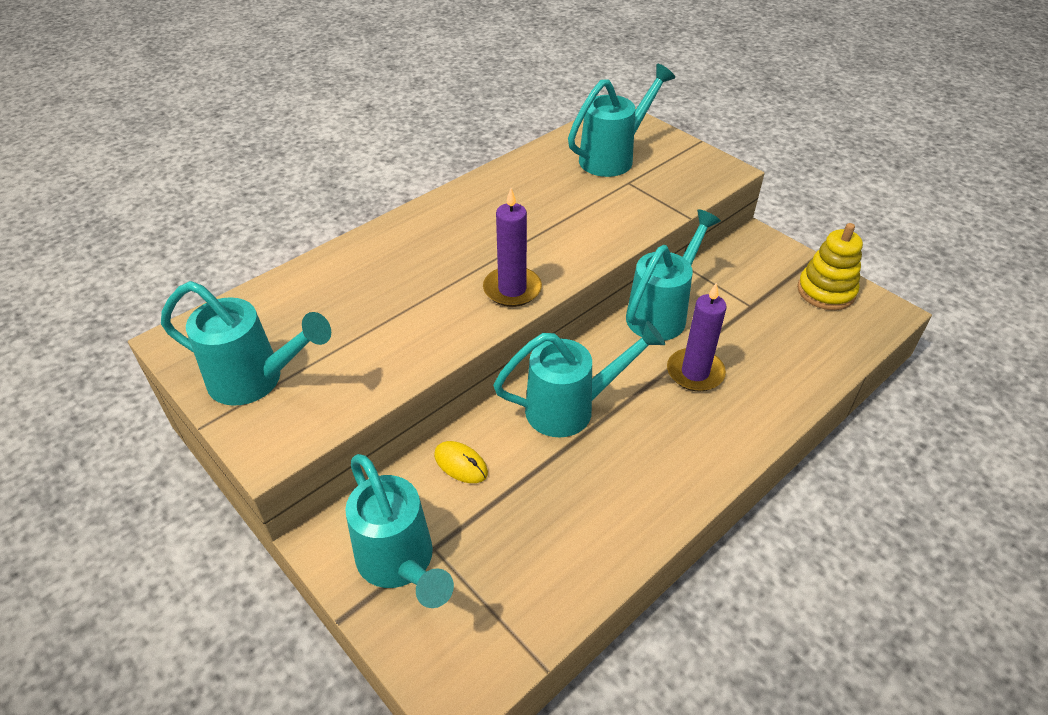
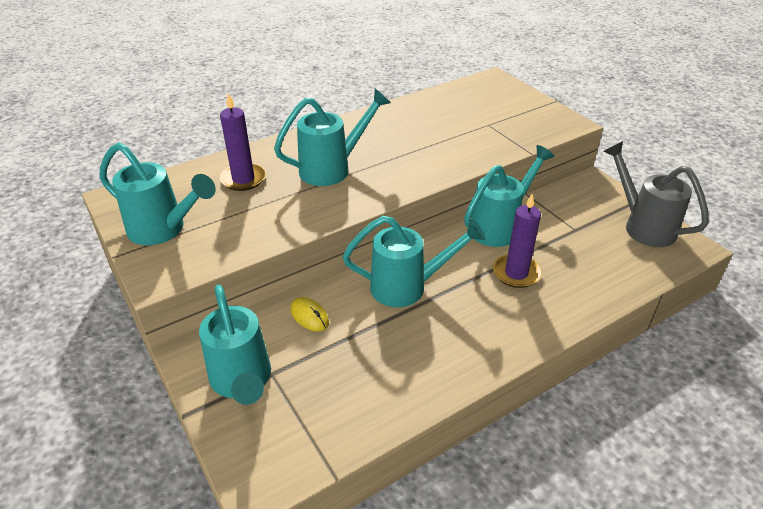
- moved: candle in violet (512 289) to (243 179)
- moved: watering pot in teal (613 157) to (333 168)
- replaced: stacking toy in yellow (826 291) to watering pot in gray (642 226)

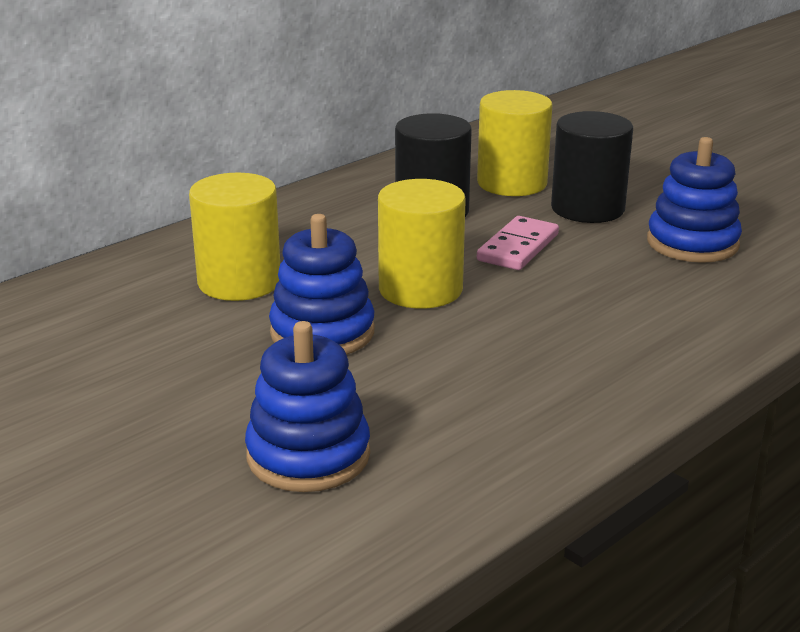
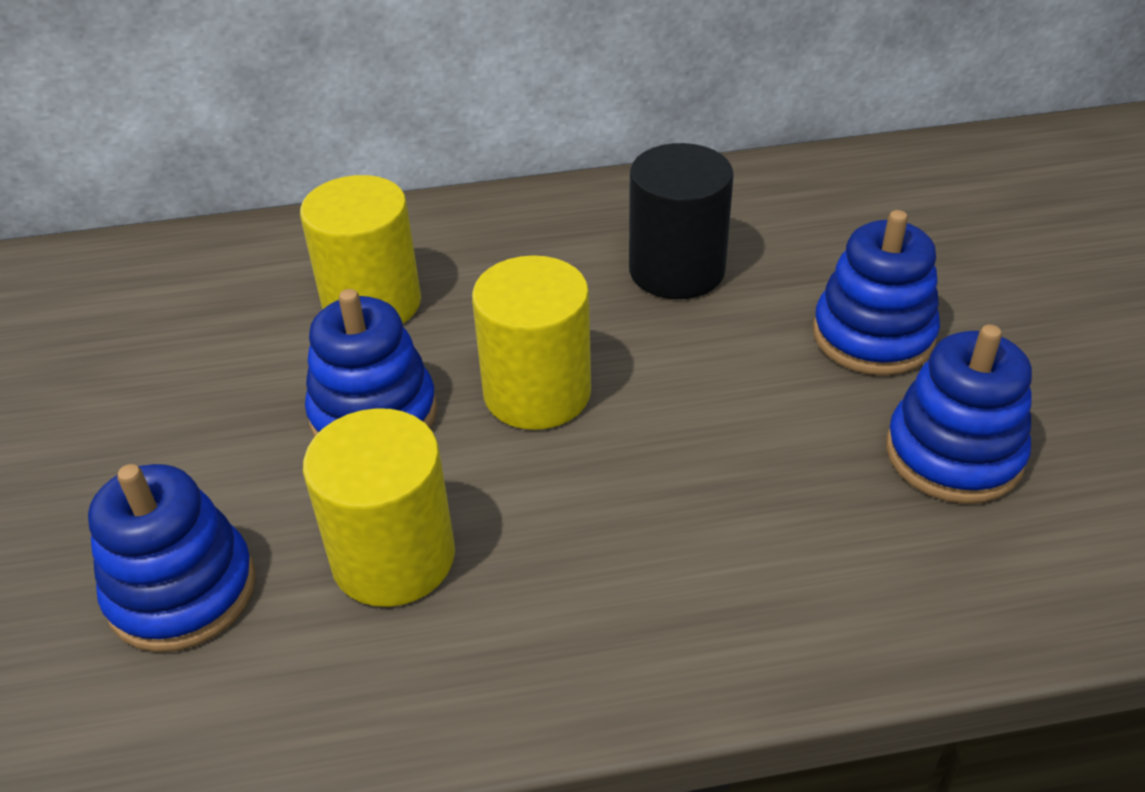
- moved: cylinder in yellow (512 183) to (393 557)
- removed: domino piece in pink (518 247)
- replaced: cylinder in black (587 208) to stacking toy in royal blue (873 336)

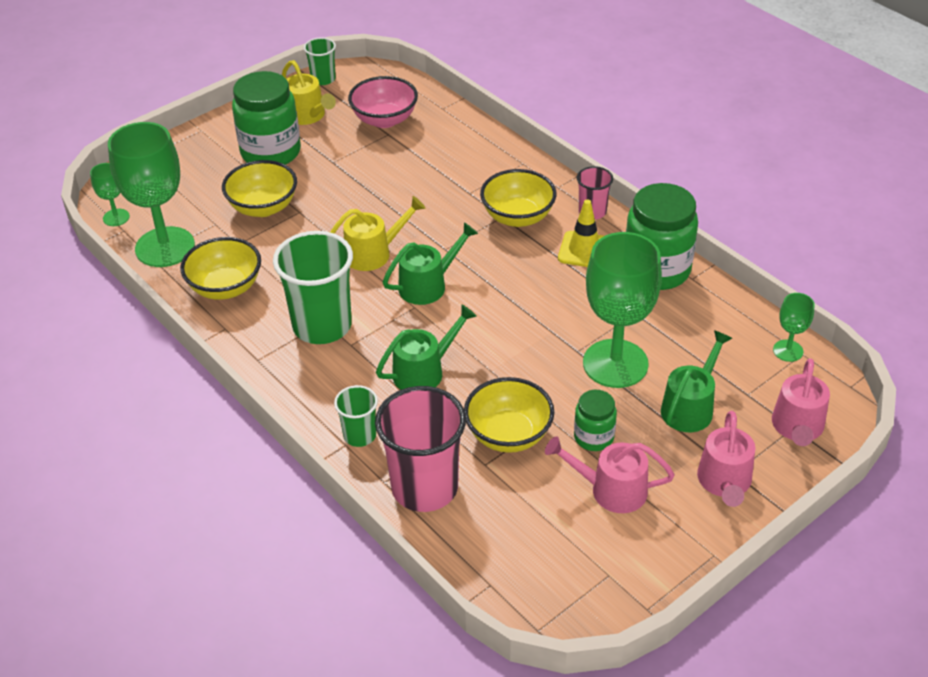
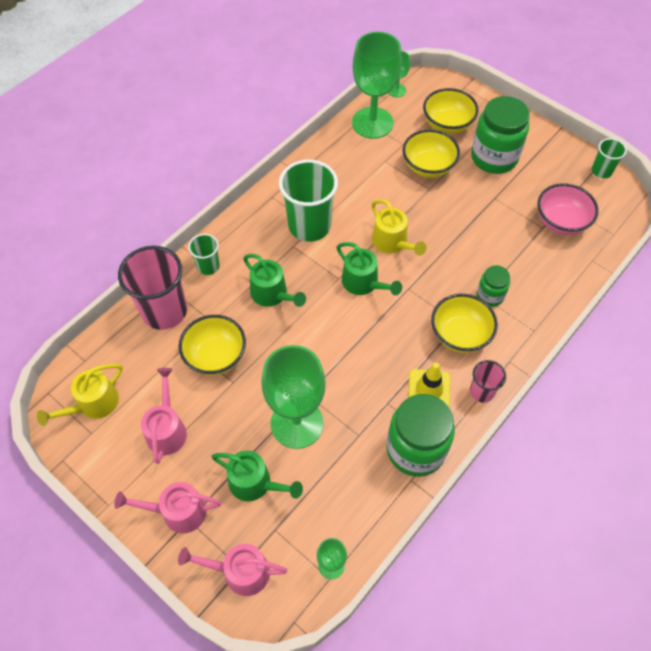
- moved: deep dish in yellow (225 287) to (447 124)
- moved: watering pot in yellow (308 115) to (93 404)
- moved: jam jar in green (593 437) to (490 296)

Task statement:
Could you restate exactly the lines from the line containing "- replaced: stacking" through the end of the listing, both ends included and nothing else, leaving the images out?

Answer to the problem:
- replaced: stacking toy in yellow (826 291) to watering pot in gray (642 226)

- moved: cylinder in yellow (512 183) to (393 557)
- removed: domino piece in pink (518 247)
- replaced: cylinder in black (587 208) to stacking toy in royal blue (873 336)

- moved: deep dish in yellow (225 287) to (447 124)
- moved: watering pot in yellow (308 115) to (93 404)
- moved: jam jar in green (593 437) to (490 296)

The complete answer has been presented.